Source records START
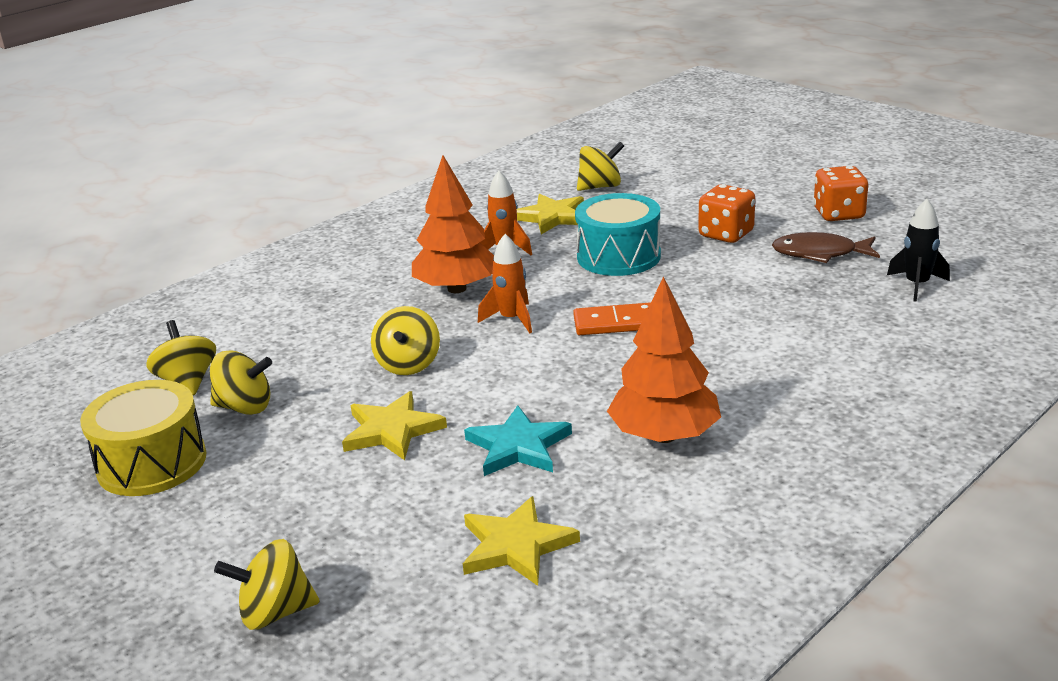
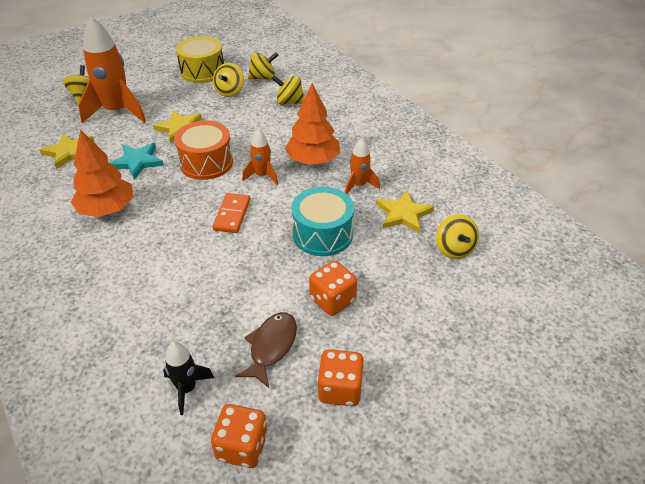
camera: 100 degrees right, 15 degrees up
(341, 532) = (117, 112): none -> orange rocket
(408, 364) = (236, 137): yellow spinning top -> yellow spinning top (289, 102)
(495, 375) = (206, 163): none -> orange drum
(947, 244) = (242, 447): none -> orange dice

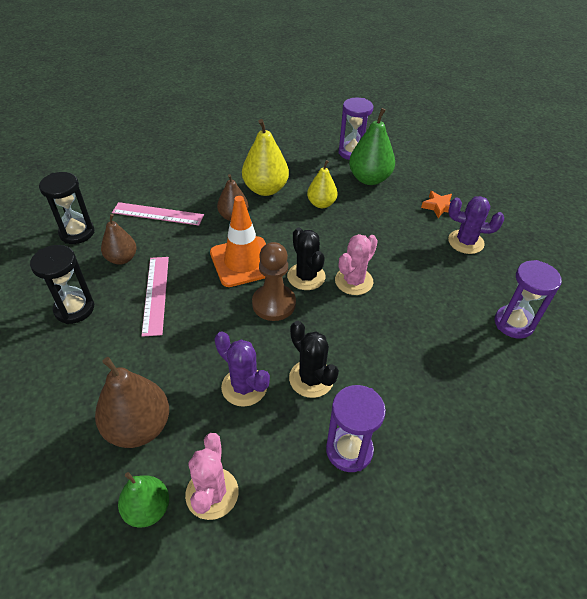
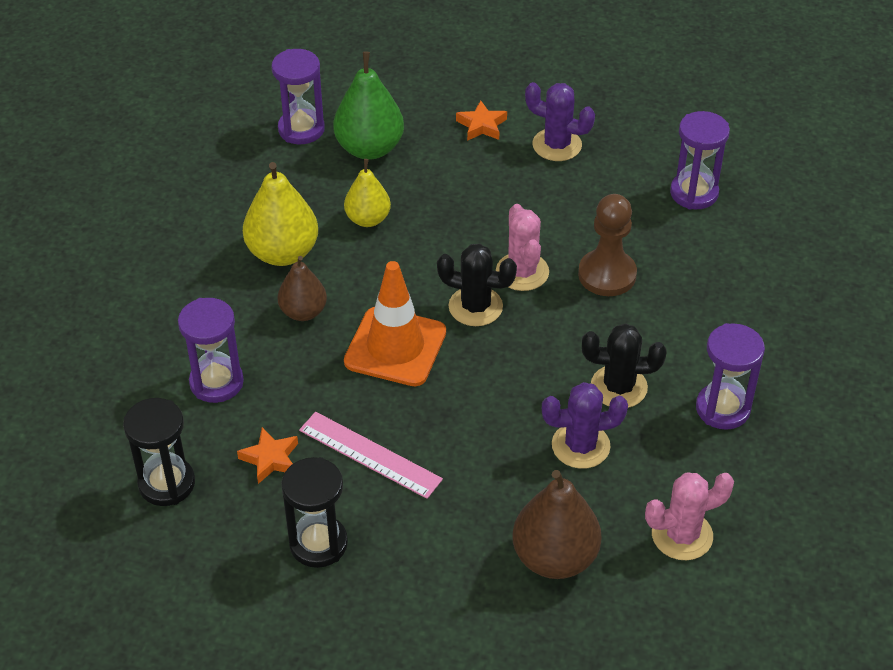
camera: 50 degrees left, 0 degrees up
(122, 259) = (270, 459): brown pear -> orange star
(148, 509) = (657, 592): green pear -> none
(158, 214) = (216, 382): pink ruler -> purple hourglass
(212, 493) = (682, 535): pink cactus -> pink cactus turned 60 degrees counterclockwise
(274, 304) = (489, 358): brown pawn -> brown pawn (607, 275)
(465, 242) = (557, 145): purple cactus -> purple cactus turned 60 degrees clockwise

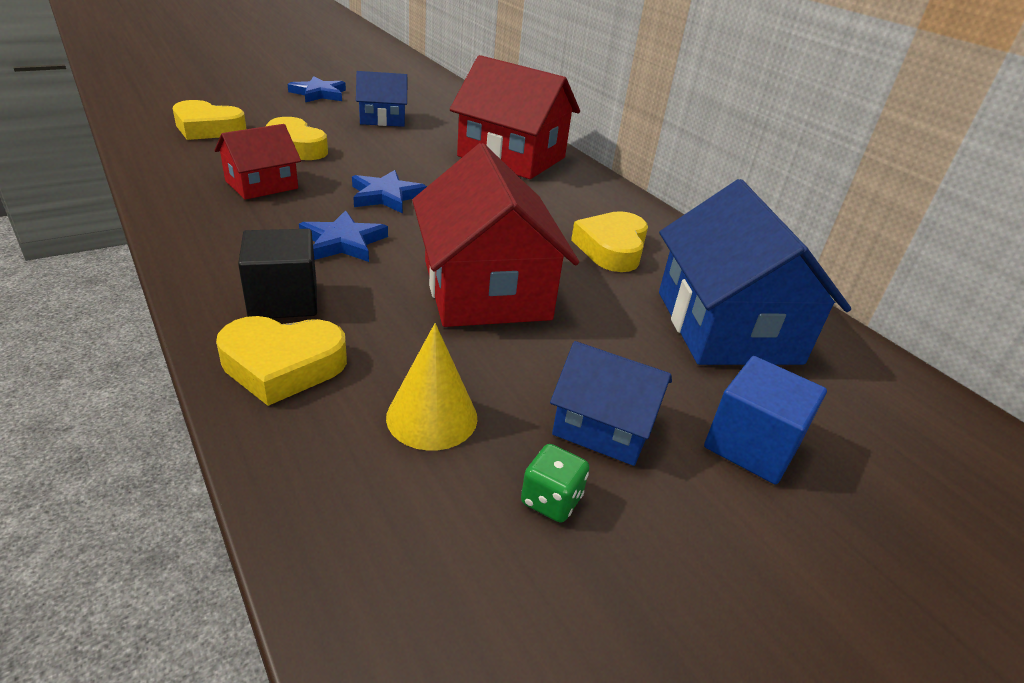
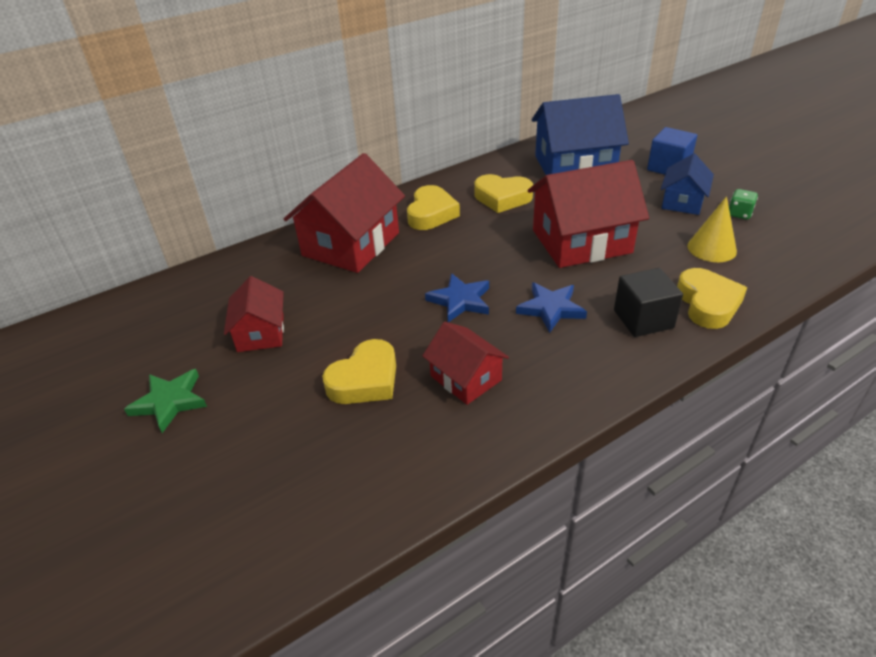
camera: 85 degrees left, 5 degrees up
(208, 128) = (321, 467): yellow heart -> yellow heart (431, 213)
(319, 94) = (170, 402): blue star -> green star
(383, 119) = (261, 333): blue house -> red house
Source records END
:: Work instructions ::
A word-for-word copy is needed, starting at the first line of the listing and ending with the line bearing "(274, 304) = (489, 358): brown". No pictures.

:: Completed exercise ::
camera: 100 degrees right, 15 degrees up
(341, 532) = (117, 112): none -> orange rocket
(408, 364) = (236, 137): yellow spinning top -> yellow spinning top (289, 102)
(495, 375) = (206, 163): none -> orange drum
(947, 244) = (242, 447): none -> orange dice

camera: 50 degrees left, 0 degrees up
(122, 259) = (270, 459): brown pear -> orange star
(148, 509) = (657, 592): green pear -> none
(158, 214) = (216, 382): pink ruler -> purple hourglass
(212, 493) = (682, 535): pink cactus -> pink cactus turned 60 degrees counterclockwise
(274, 304) = (489, 358): brown pawn -> brown pawn (607, 275)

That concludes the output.